Object state change records:
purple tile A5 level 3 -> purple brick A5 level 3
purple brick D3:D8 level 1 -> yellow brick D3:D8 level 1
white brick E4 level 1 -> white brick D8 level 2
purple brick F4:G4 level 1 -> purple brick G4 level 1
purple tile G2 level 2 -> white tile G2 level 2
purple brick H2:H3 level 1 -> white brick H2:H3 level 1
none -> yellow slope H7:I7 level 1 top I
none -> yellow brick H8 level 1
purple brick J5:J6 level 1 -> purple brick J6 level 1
--
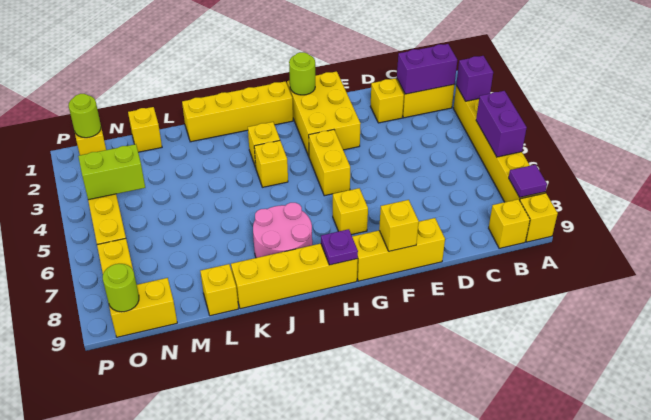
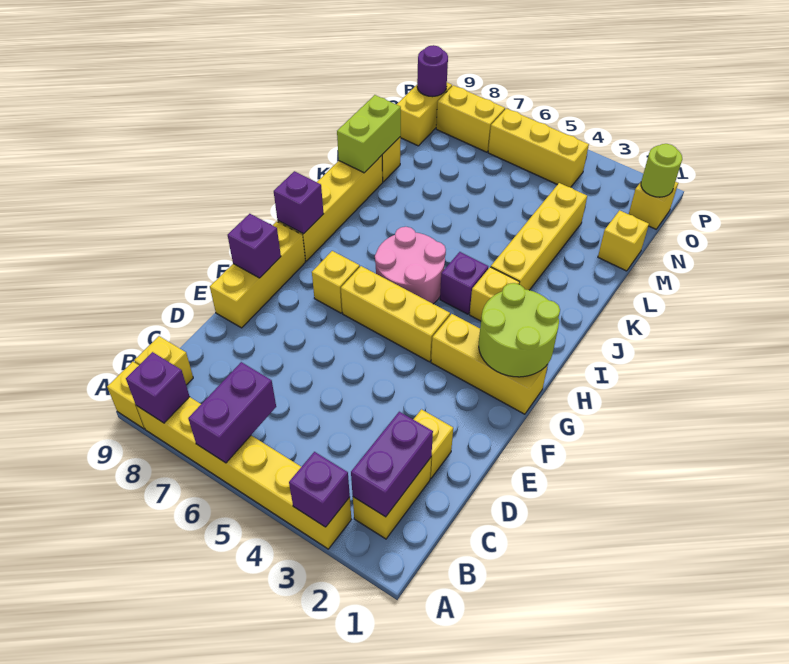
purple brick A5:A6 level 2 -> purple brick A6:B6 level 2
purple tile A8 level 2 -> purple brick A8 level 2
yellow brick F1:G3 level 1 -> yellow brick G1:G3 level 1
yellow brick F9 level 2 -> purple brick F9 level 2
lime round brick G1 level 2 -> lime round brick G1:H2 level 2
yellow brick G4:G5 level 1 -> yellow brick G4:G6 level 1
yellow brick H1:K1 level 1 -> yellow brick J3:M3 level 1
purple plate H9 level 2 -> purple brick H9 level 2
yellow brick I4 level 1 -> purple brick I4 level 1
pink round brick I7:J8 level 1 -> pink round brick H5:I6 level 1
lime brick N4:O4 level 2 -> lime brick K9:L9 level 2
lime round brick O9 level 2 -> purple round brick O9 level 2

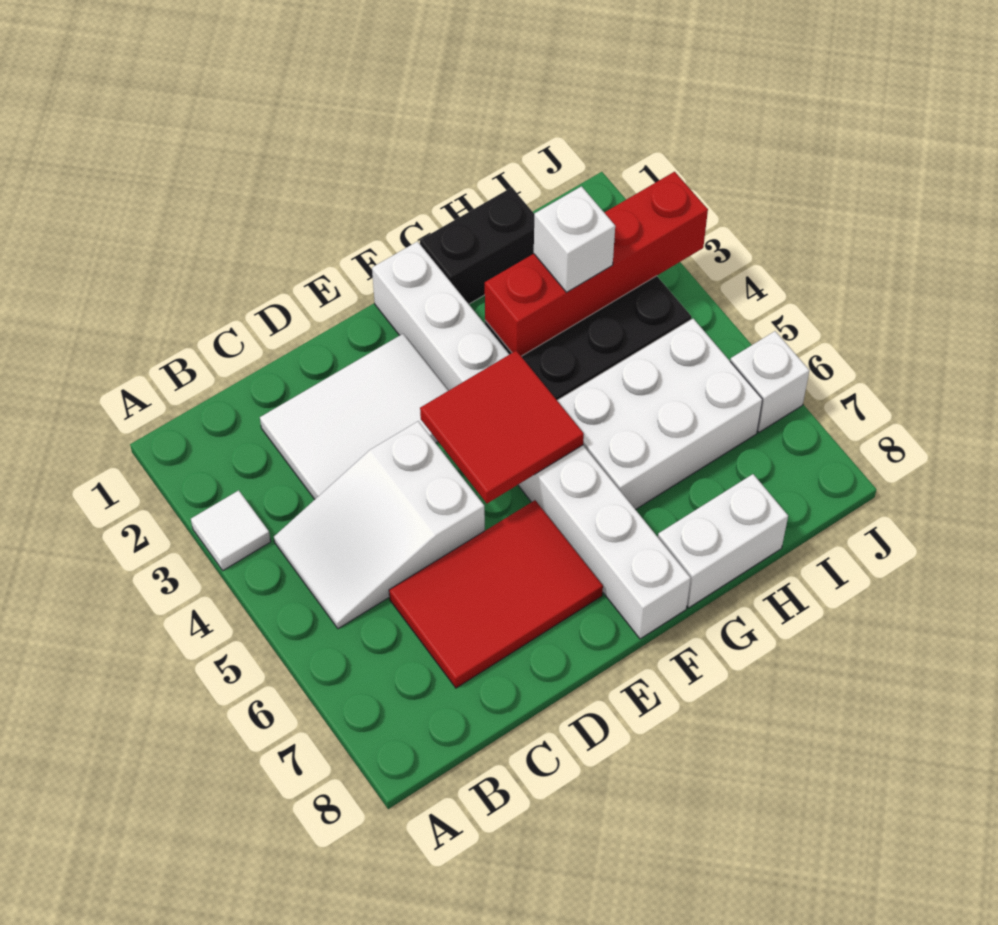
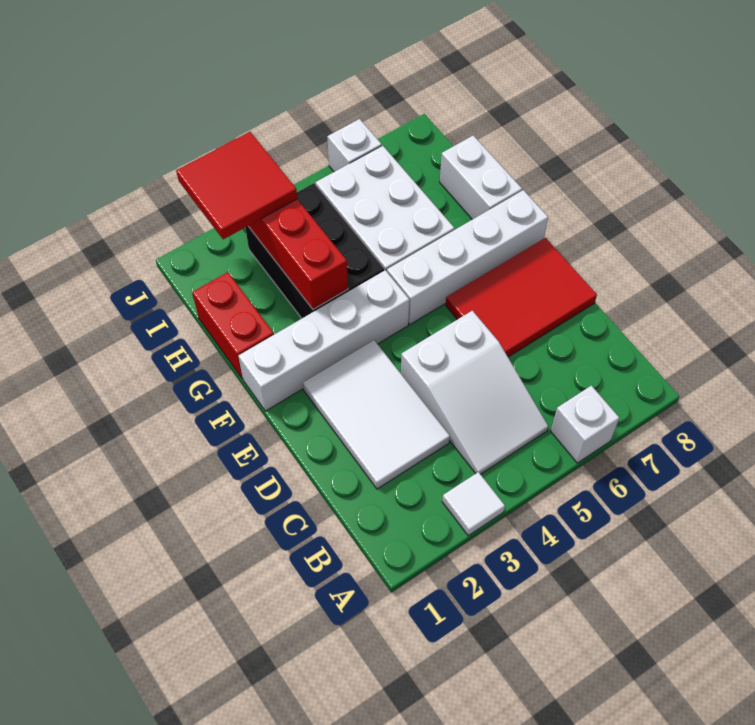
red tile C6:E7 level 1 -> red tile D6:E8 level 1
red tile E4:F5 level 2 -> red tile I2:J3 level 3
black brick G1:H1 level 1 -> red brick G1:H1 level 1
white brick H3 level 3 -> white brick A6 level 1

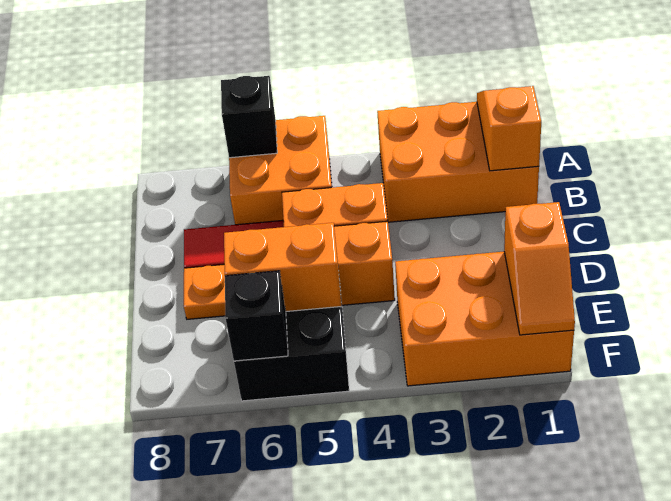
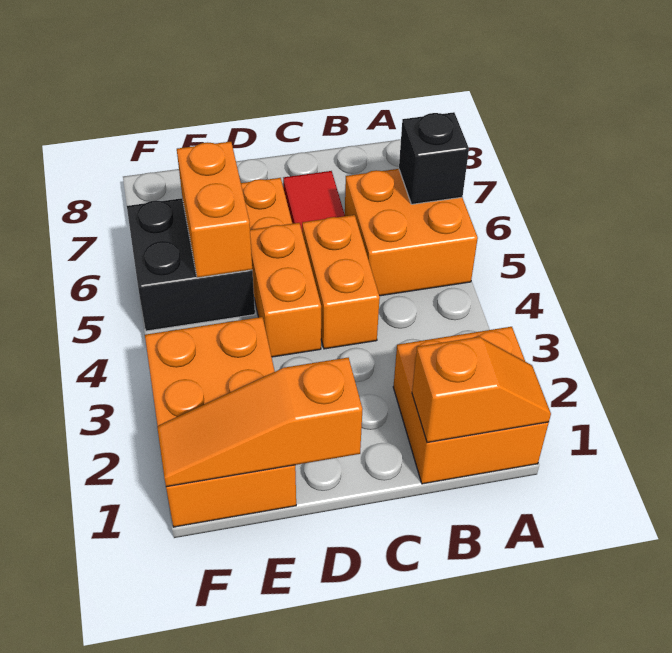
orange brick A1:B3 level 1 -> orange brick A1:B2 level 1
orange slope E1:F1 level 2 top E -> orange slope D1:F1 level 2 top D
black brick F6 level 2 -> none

> _WORK TO COMPLETE_: What lines in the records contain the word "orange"? Return each one.

> _ANSWER SPACE_:
orange brick A1:B3 level 1 -> orange brick A1:B2 level 1
orange slope E1:F1 level 2 top E -> orange slope D1:F1 level 2 top D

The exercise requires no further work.